[Recorded data]
--- begin ---

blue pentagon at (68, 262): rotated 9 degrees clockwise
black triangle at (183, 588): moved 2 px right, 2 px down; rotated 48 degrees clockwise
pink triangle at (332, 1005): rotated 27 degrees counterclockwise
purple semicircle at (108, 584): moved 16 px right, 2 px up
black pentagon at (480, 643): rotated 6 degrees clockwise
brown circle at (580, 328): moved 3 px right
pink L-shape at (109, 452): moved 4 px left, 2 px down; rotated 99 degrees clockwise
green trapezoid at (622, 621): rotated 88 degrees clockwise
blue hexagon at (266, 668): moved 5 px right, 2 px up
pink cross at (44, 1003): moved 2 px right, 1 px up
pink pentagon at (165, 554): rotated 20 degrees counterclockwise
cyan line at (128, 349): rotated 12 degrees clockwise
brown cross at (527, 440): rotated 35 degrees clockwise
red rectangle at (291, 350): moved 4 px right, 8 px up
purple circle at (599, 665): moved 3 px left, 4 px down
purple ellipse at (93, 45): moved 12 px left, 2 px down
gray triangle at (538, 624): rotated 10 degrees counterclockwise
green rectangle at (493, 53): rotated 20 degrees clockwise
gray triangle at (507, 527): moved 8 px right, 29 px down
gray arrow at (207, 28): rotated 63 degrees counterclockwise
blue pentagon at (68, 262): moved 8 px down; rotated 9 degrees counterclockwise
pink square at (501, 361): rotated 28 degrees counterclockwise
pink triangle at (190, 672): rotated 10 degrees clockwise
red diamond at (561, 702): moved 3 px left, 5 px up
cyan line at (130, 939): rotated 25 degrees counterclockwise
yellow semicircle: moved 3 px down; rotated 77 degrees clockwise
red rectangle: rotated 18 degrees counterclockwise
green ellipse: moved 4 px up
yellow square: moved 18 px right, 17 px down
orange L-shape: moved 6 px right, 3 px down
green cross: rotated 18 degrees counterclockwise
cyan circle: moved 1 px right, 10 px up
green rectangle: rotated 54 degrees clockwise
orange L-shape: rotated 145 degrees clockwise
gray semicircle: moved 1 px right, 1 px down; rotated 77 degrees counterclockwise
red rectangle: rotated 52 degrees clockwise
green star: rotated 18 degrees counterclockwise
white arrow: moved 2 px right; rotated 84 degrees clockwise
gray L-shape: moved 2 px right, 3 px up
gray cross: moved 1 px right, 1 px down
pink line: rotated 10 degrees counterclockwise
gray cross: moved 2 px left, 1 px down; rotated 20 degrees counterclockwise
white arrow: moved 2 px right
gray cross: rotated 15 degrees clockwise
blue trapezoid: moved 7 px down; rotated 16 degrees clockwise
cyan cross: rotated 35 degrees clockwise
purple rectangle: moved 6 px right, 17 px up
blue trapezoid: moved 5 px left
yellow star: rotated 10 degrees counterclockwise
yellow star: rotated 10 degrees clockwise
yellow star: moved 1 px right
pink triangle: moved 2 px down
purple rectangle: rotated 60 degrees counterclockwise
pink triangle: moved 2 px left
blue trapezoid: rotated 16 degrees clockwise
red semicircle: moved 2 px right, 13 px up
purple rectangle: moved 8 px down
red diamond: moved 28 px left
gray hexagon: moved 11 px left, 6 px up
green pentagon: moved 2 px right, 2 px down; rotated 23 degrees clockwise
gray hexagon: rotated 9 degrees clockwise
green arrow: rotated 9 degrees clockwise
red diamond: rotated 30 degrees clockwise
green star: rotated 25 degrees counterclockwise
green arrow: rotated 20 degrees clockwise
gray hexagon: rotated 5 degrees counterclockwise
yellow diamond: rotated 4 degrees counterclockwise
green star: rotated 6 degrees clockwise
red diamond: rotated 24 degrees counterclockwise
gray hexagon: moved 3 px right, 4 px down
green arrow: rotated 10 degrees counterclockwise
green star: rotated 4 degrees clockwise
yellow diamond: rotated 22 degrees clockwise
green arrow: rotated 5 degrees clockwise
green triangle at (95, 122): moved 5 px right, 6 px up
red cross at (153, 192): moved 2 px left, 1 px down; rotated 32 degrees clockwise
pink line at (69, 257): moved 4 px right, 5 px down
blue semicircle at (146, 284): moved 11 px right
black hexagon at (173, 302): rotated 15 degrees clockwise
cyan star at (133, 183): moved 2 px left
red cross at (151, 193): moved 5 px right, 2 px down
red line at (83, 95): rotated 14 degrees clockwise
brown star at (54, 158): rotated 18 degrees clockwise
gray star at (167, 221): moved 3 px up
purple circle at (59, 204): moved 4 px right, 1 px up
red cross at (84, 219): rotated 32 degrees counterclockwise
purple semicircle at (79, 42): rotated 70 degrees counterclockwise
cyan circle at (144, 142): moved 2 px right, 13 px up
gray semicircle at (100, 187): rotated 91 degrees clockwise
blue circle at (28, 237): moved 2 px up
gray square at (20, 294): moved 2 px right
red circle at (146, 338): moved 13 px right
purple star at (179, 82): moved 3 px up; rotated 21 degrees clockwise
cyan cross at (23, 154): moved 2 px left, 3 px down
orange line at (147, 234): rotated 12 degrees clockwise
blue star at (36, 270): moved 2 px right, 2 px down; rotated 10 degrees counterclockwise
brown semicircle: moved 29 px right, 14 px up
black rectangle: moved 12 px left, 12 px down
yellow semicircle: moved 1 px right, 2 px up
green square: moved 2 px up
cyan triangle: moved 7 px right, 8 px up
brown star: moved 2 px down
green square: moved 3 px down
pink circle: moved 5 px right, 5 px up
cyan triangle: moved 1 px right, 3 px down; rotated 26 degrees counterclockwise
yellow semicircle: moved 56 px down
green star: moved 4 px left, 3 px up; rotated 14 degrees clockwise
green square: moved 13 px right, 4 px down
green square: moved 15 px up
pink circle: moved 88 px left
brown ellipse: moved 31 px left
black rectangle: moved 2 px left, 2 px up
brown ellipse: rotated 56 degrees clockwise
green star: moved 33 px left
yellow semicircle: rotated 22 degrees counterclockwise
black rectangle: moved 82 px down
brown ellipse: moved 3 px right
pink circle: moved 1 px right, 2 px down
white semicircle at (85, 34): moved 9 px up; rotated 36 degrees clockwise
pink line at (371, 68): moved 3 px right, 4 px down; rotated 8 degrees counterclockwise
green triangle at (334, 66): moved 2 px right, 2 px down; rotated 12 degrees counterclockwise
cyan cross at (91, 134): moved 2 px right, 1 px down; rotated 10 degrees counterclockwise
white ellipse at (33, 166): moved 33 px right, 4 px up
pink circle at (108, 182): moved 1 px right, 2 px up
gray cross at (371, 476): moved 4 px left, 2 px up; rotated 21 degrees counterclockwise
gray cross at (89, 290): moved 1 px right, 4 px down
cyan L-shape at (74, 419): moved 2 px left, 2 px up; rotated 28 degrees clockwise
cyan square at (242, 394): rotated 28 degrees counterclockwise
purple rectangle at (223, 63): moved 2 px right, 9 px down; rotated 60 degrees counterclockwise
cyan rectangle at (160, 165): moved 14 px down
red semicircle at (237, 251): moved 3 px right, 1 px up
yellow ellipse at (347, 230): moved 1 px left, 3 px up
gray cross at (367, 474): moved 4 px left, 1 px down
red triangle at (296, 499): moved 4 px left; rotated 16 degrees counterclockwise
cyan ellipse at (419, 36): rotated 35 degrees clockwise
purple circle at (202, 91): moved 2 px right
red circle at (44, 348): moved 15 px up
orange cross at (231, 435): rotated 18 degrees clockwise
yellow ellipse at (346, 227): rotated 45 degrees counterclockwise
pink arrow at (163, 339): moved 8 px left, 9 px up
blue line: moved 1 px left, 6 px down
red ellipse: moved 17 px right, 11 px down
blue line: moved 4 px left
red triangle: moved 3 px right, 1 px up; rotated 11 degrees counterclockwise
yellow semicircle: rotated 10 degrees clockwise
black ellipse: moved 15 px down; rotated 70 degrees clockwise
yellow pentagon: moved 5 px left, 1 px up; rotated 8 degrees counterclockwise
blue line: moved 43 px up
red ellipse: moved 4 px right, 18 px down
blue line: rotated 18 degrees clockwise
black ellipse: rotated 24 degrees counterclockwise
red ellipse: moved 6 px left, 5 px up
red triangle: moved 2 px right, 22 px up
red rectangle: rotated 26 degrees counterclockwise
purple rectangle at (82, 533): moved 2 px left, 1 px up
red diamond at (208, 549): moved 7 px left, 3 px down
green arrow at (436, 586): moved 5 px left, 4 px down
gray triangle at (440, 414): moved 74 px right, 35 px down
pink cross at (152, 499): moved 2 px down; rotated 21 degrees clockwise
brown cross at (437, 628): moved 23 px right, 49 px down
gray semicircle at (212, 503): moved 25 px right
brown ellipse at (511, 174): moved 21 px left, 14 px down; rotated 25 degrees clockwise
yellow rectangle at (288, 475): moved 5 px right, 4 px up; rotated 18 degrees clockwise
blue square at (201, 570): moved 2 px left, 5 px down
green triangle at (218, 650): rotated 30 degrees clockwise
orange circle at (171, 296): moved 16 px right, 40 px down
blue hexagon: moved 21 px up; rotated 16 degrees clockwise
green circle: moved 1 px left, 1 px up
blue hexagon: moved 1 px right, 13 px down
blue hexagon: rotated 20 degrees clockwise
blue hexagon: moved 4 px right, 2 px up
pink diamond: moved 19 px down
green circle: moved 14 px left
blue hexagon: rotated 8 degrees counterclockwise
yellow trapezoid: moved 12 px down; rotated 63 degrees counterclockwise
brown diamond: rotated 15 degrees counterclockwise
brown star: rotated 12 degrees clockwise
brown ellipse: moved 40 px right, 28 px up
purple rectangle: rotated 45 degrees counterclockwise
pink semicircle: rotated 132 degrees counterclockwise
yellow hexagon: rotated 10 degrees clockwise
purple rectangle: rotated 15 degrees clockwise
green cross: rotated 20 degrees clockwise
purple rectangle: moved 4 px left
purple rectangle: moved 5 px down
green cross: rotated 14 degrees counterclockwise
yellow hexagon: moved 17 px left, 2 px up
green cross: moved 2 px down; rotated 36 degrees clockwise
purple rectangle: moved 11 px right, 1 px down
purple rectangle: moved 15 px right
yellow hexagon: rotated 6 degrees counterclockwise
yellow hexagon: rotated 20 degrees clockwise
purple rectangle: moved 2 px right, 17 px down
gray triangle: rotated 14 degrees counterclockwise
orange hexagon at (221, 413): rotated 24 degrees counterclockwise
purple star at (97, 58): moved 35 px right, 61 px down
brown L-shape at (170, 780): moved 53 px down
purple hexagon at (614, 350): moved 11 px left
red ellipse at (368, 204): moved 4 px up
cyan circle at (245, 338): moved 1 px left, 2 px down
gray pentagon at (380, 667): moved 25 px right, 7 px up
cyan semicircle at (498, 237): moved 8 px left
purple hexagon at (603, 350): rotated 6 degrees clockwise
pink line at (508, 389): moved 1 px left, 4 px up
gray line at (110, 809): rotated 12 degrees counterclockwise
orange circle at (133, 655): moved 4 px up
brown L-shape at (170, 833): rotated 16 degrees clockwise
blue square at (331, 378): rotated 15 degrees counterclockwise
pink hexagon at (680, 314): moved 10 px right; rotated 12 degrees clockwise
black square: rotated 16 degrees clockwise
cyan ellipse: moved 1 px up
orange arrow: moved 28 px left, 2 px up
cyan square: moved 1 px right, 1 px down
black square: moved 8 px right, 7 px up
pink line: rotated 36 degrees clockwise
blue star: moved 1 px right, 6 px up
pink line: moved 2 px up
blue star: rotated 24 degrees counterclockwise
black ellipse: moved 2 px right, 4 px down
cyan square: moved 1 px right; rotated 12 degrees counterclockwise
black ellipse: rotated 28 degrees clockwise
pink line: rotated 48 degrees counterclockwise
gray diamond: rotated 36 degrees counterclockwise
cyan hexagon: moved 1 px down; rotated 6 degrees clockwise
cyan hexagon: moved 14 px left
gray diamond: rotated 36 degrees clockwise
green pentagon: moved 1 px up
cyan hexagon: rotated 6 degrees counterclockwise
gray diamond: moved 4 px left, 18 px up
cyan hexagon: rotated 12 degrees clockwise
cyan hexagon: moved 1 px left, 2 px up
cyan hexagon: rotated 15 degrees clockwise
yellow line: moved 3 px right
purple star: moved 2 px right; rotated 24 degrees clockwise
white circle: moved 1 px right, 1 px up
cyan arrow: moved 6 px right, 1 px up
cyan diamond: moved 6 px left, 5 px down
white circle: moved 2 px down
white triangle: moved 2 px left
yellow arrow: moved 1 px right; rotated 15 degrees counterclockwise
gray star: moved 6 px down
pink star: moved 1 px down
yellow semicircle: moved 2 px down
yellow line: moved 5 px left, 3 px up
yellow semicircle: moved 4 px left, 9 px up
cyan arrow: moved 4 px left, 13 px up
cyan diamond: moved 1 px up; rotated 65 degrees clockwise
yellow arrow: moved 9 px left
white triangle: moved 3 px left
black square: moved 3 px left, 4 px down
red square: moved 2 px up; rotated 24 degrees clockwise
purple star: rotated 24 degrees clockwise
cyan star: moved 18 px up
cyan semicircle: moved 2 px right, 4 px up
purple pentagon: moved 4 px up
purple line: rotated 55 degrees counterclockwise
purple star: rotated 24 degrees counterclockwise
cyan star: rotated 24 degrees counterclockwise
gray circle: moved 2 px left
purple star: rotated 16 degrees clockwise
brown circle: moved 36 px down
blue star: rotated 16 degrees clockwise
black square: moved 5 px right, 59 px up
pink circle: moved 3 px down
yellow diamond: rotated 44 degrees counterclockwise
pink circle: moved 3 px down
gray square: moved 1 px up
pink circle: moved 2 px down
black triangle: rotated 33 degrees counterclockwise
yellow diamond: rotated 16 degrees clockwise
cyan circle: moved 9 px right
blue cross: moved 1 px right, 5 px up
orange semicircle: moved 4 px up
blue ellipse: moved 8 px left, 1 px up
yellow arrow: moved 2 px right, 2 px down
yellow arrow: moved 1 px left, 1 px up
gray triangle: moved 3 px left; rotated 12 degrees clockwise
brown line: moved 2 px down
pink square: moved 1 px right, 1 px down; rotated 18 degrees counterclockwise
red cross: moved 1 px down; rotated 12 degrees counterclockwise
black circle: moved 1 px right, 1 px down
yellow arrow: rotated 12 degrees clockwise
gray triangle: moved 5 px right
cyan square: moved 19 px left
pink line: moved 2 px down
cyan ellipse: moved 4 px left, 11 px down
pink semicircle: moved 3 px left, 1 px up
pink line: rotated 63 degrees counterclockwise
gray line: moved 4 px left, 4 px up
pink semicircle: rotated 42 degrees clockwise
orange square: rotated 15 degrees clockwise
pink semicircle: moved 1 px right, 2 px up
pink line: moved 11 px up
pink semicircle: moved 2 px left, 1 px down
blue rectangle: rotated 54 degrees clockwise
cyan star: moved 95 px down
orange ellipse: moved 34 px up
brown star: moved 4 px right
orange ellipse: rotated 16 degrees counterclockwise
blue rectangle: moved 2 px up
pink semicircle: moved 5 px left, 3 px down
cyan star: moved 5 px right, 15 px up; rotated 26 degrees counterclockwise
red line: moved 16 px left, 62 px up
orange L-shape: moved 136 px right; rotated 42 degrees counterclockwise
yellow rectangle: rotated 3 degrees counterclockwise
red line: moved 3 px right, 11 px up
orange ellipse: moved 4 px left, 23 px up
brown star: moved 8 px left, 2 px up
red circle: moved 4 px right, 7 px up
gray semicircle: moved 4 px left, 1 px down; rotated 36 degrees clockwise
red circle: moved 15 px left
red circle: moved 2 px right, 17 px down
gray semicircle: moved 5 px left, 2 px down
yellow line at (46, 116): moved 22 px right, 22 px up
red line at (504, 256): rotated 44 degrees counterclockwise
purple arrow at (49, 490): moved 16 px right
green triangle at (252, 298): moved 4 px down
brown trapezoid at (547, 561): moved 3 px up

--- end ---

▶ _Written problem_
Repeat the material word for word from its first line through the line that contains "pink triangle at (332, 1005): rotated", including both of those lines.

▶ _Result_
blue pentagon at (68, 262): rotated 9 degrees clockwise
black triangle at (183, 588): moved 2 px right, 2 px down; rotated 48 degrees clockwise
pink triangle at (332, 1005): rotated 27 degrees counterclockwise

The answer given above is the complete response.